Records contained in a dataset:
↓

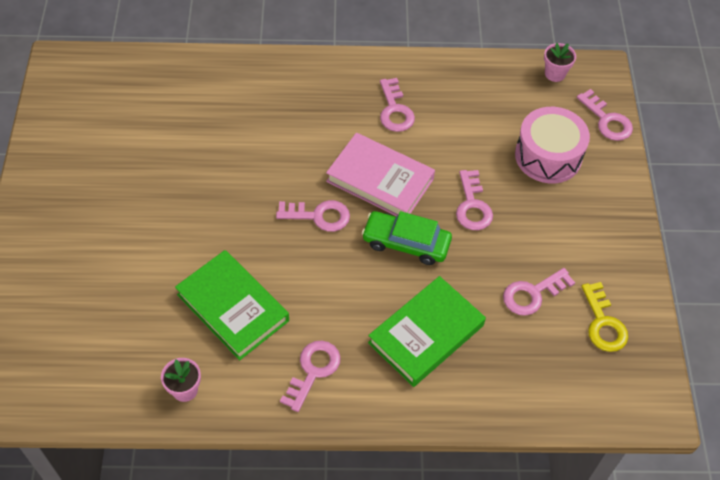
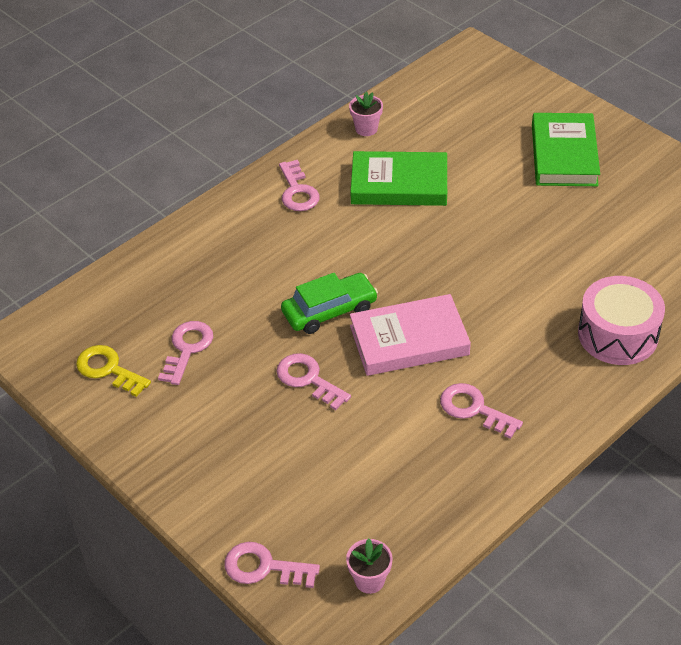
camera: 140 degrees right, 10 degrees down
(319, 216) = (420, 279): pink key -> none
(426, 334) = (243, 264): green book -> green book (564, 155)
(548, 156) = (287, 478): pink drum -> pink drum (618, 334)

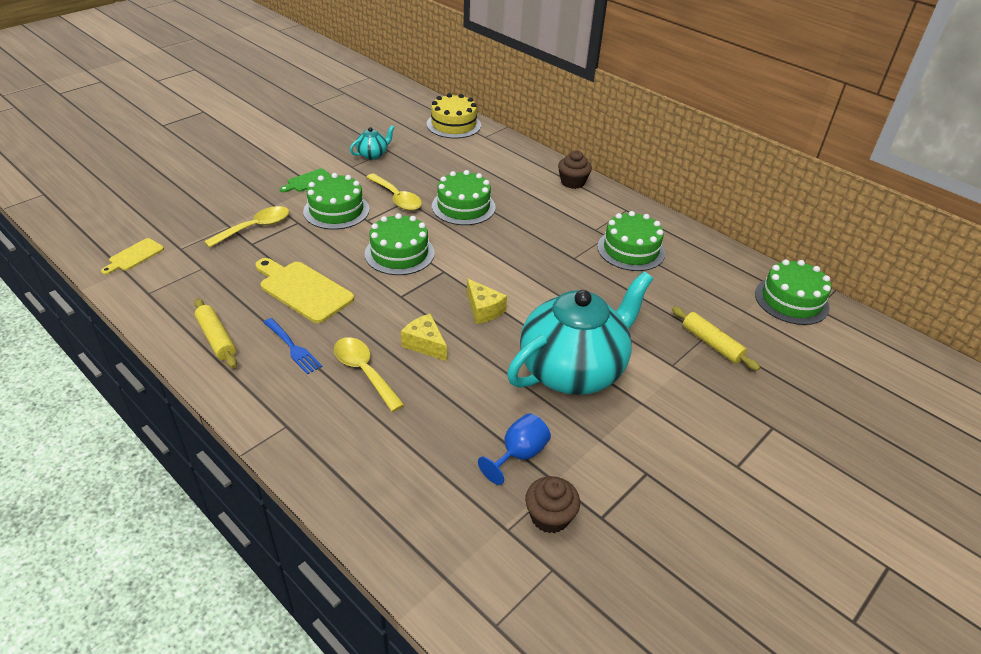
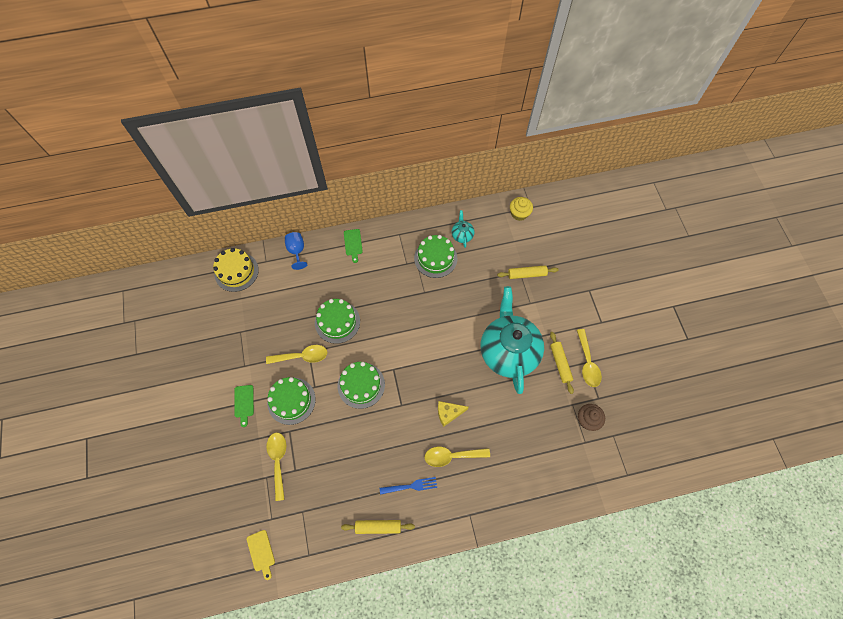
camera: 55 degrees left, 25 degrees up
(303, 290) = (363, 458): yellow cutting board -> none
(373, 154) = (238, 344): turquoise teapot -> turquoise teapot (462, 235)
(483, 310) = (439, 367): yellow cheese -> none
(519, 455) = (547, 411): blue goblet -> blue goblet (297, 251)
(572, 182) = (353, 243): brown cupcake -> green cutting board
(612, 439) = (560, 363): none -> yellow rolling pin
(648, 475) = (587, 363): none -> yellow spoon
(791, 300) = (519, 213): green cake -> yellow cupcake

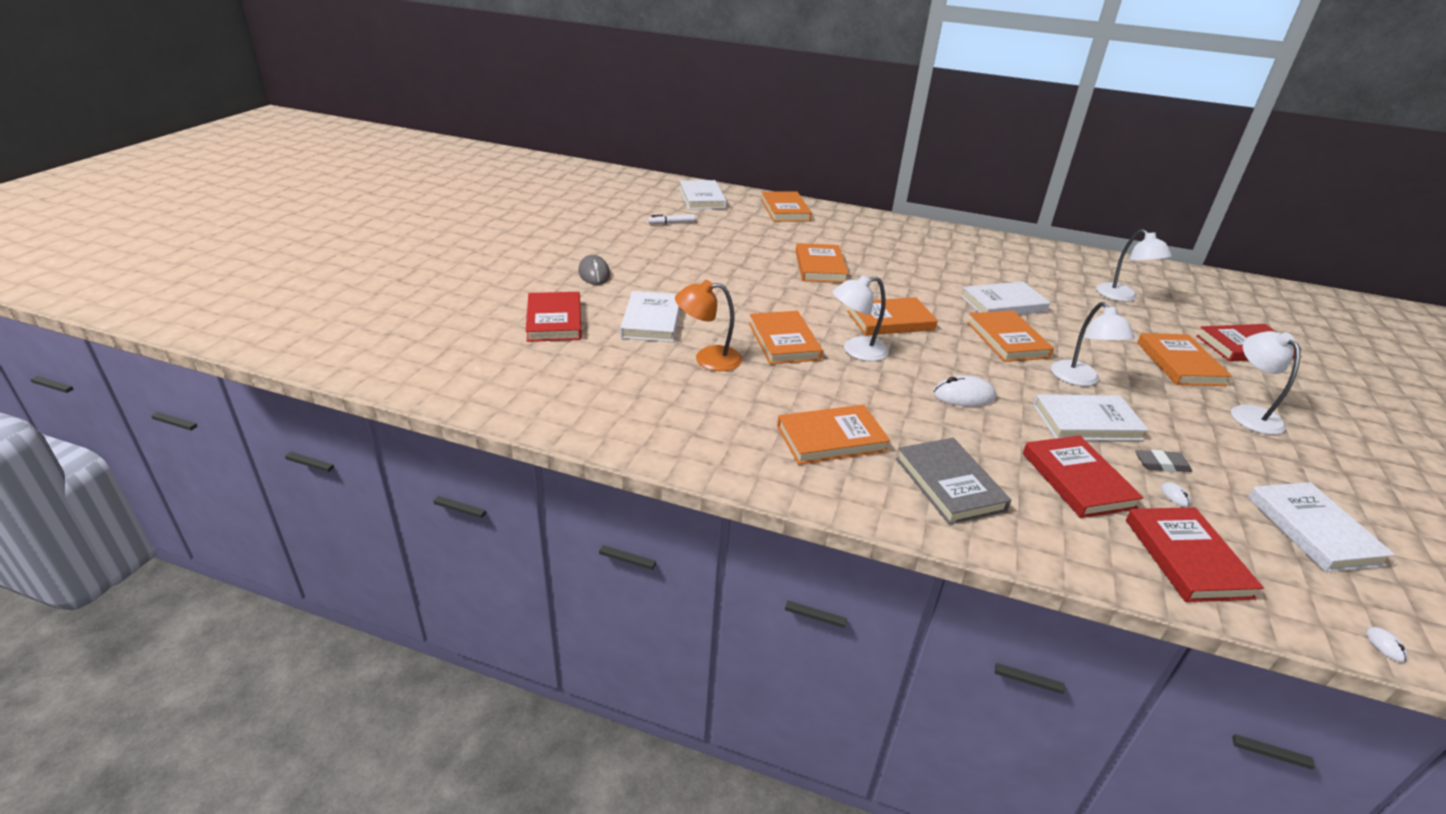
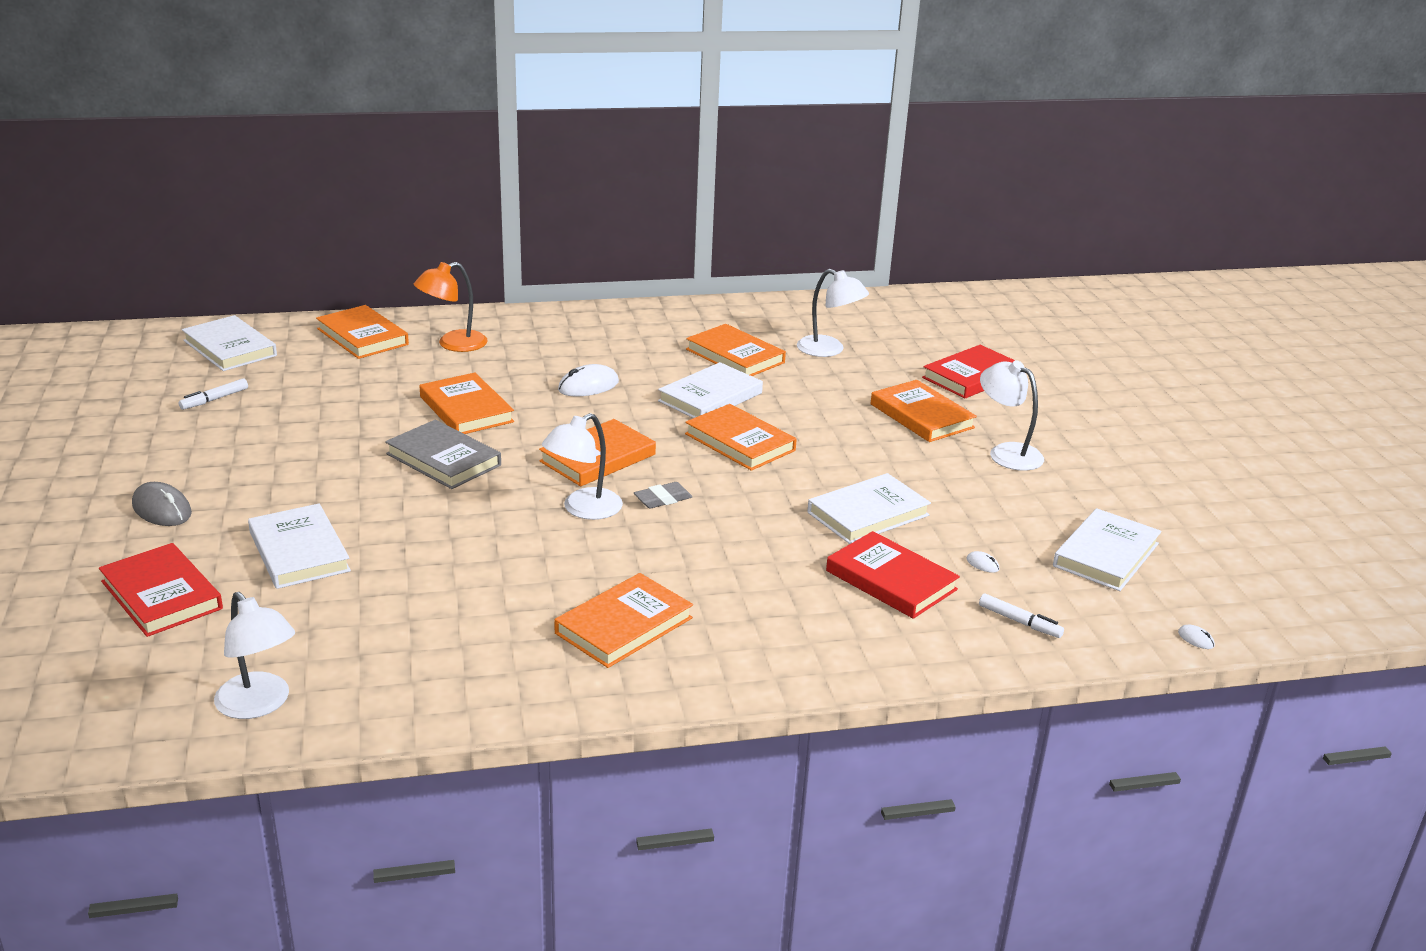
camera: 30 degrees left, 5 degrees down
(708, 359) = (413, 579): orange lamp -> orange lamp (453, 344)
(783, 341) = (490, 525): orange book -> orange book (735, 356)
(949, 484) = (775, 630): grey book -> grey book (443, 459)
(964, 396) = (732, 525): white mouse -> white mouse (588, 386)
(1080, 379) = (837, 466): white lamp -> white lamp (259, 705)
(1161, 464) = (956, 535): grey eraser -> grey eraser (663, 499)
(1187, 558) = (1019, 622): red book -> white marker
(1313, 530) = (1106, 555): white book -> white book turned 75 degrees clockwise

↑

◆ Exercise brief
Verbatim repetition of the entries is required, excluding any pictures.

◆ Expected answer
camera: 140 degrees right, 10 degrees down
(319, 216) = (420, 279): pink key -> none
(426, 334) = (243, 264): green book -> green book (564, 155)
(548, 156) = (287, 478): pink drum -> pink drum (618, 334)

camera: 55 degrees left, 25 degrees up
(303, 290) = (363, 458): yellow cutting board -> none
(373, 154) = (238, 344): turquoise teapot -> turquoise teapot (462, 235)
(483, 310) = (439, 367): yellow cheese -> none
(519, 455) = (547, 411): blue goblet -> blue goblet (297, 251)
(572, 182) = (353, 243): brown cupcake -> green cutting board
(612, 439) = (560, 363): none -> yellow rolling pin
(648, 475) = (587, 363): none -> yellow spoon
(791, 300) = (519, 213): green cake -> yellow cupcake

camera: 30 degrees left, 5 degrees down
(708, 359) = (413, 579): orange lamp -> orange lamp (453, 344)
(783, 341) = (490, 525): orange book -> orange book (735, 356)
(949, 484) = (775, 630): grey book -> grey book (443, 459)
(964, 396) = (732, 525): white mouse -> white mouse (588, 386)
(1080, 379) = (837, 466): white lamp -> white lamp (259, 705)
(1161, 464) = (956, 535): grey eraser -> grey eraser (663, 499)
(1187, 558) = (1019, 622): red book -> white marker
(1313, 530) = (1106, 555): white book -> white book turned 75 degrees clockwise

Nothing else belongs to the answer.